> AIM OF THE EXERCISE
In your reply, repeat the full listing exactly and leave each picture out.

> DATA BLOCK
*** Begin section ***

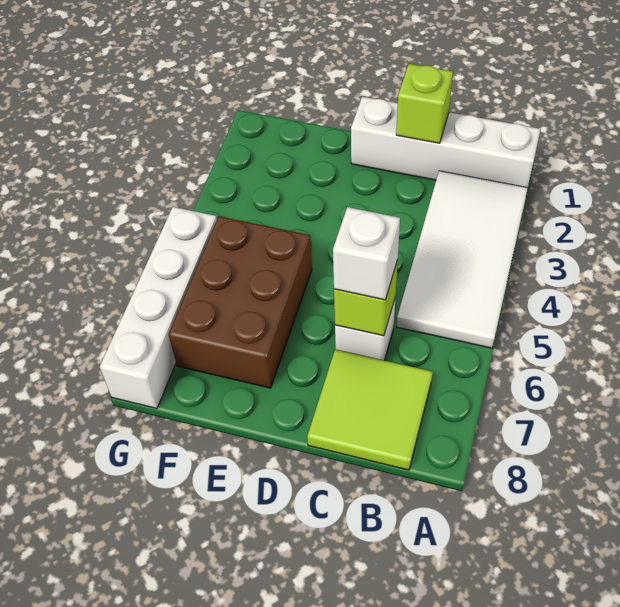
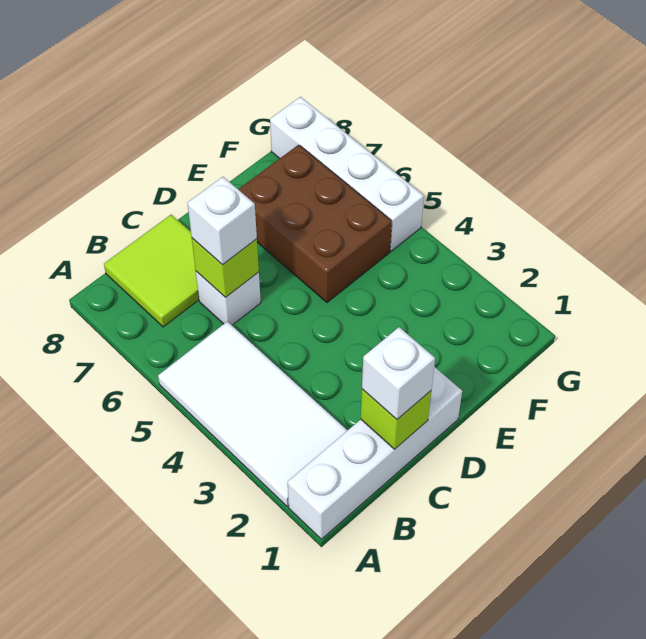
none -> white brick C1 level 3

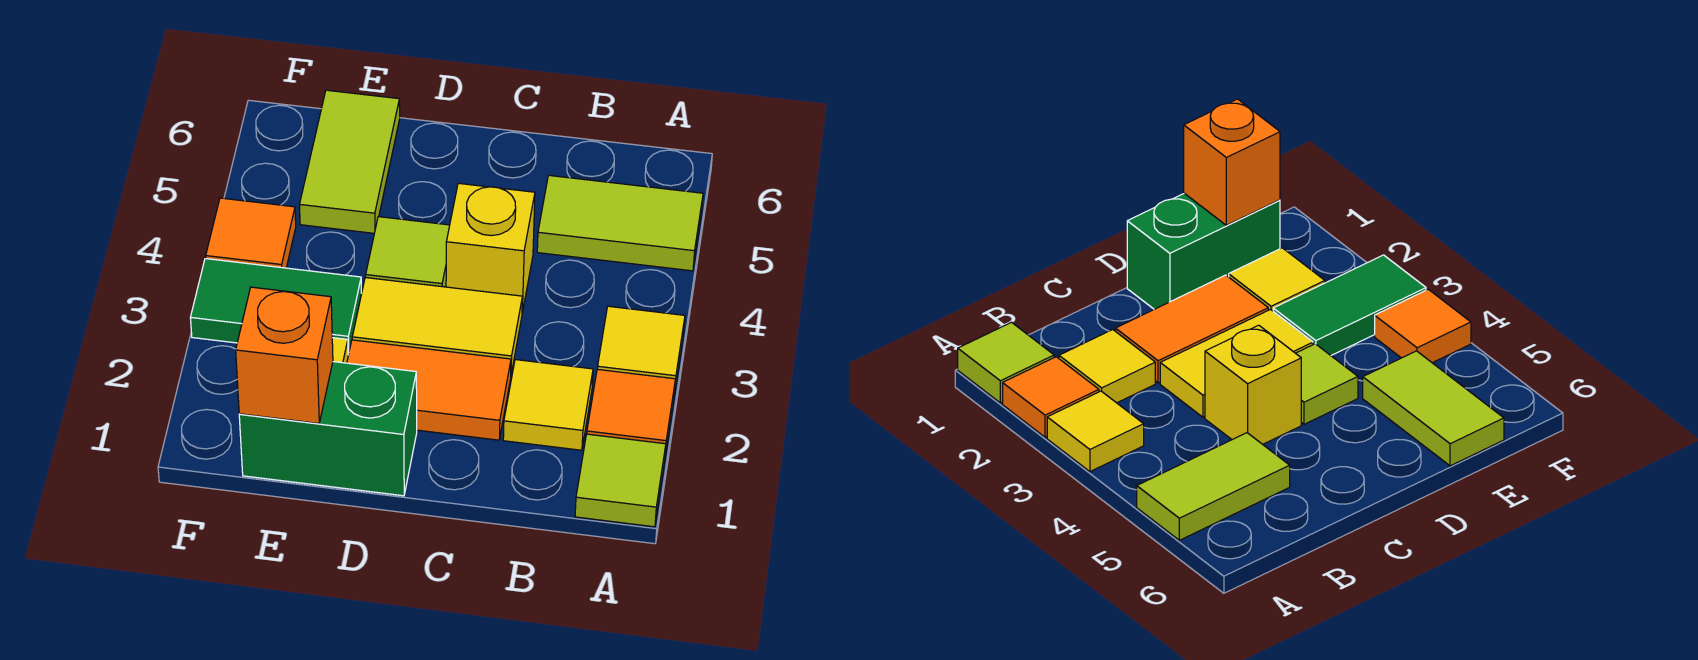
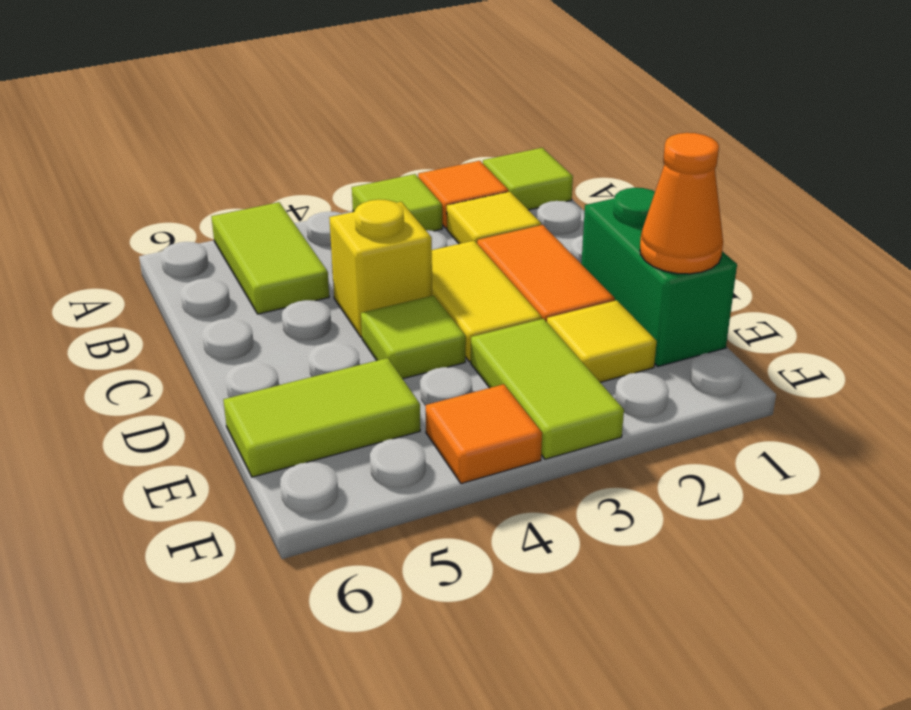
yellow tile A3 level 1 -> lime tile A3 level 1
orange brick E1 level 2 -> orange cone E1 level 2
green tile E3:F3 level 1 -> lime tile E3:F3 level 1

*** End section ***

> EXPECTED ANSWER
none -> white brick C1 level 3

yellow tile A3 level 1 -> lime tile A3 level 1
orange brick E1 level 2 -> orange cone E1 level 2
green tile E3:F3 level 1 -> lime tile E3:F3 level 1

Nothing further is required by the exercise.